:: The input ::
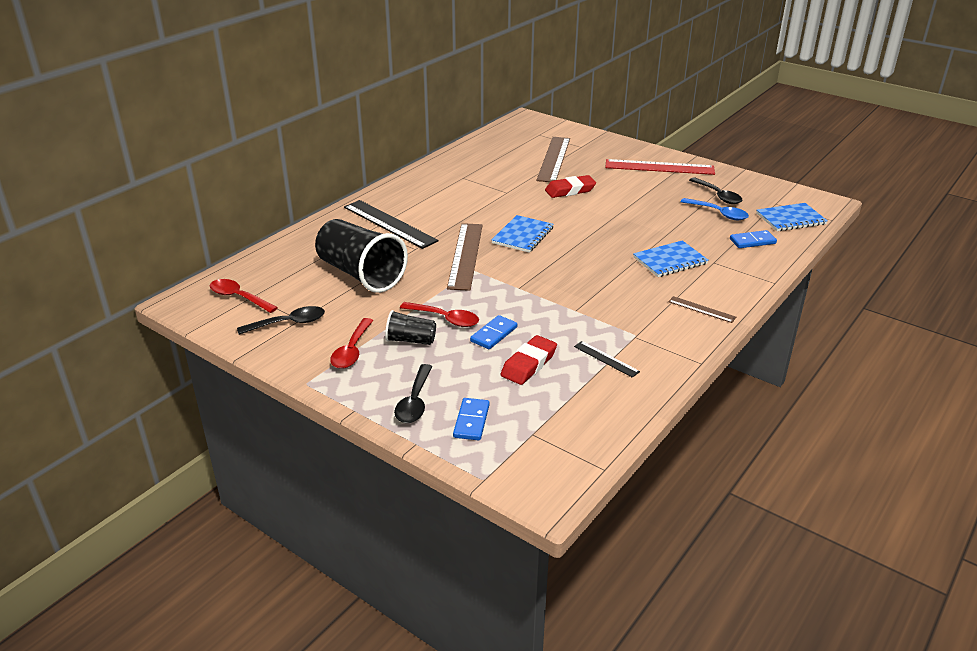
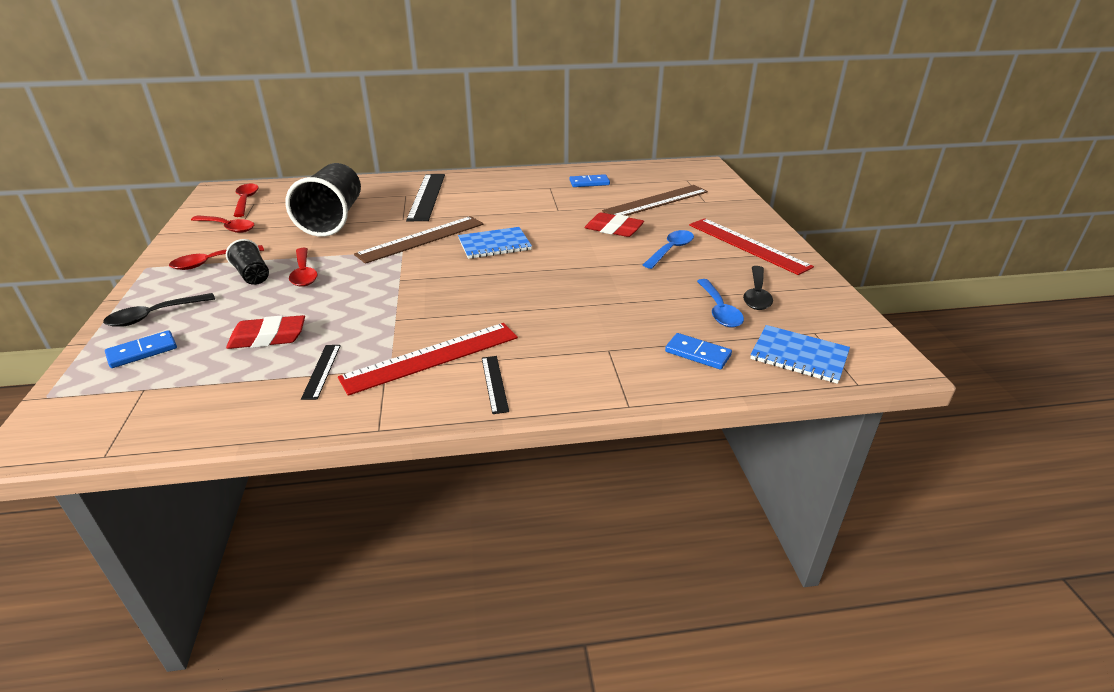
camera: 45 degrees right, 0 degrees up
(288, 323) = (228, 228): black spoon -> red spoon
(494, 334) = (303, 302): blue domino -> blue domino (589, 183)
(628, 189) = (671, 250): none -> blue spoon
(643, 316) = (431, 357): none -> red ruler
(670, 260) = (568, 325): blue notebook -> none
(701, 309) = (494, 383): brown ruler -> black ruler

:: What to do ::
If a record holds a picture, leave the picture out, but copy everything else exactly.

:: Solved exercise ::
camera: 45 degrees right, 0 degrees up
(288, 323) = (228, 228): black spoon -> red spoon
(494, 334) = (303, 302): blue domino -> blue domino (589, 183)
(628, 189) = (671, 250): none -> blue spoon
(643, 316) = (431, 357): none -> red ruler
(670, 260) = (568, 325): blue notebook -> none
(701, 309) = (494, 383): brown ruler -> black ruler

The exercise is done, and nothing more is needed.